What the task requires: What is needed is a copy of each line in the listing below that contains "turned".

Entries supplied:
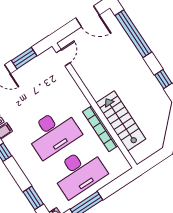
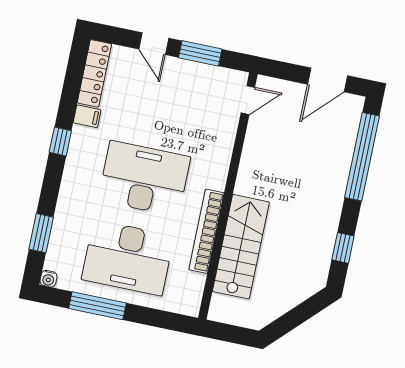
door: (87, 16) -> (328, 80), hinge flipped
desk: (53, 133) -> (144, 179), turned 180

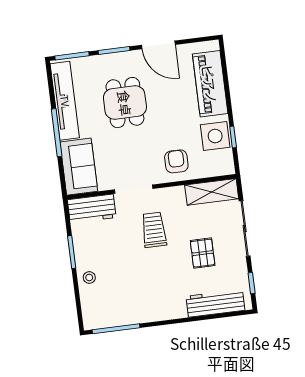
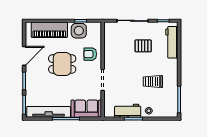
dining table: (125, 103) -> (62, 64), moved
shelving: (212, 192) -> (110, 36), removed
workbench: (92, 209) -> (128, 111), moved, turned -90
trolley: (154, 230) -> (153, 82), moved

Task result:
desk: (53, 133) -> (144, 179), turned 180
workbench: (92, 209) -> (128, 111), moved, turned -90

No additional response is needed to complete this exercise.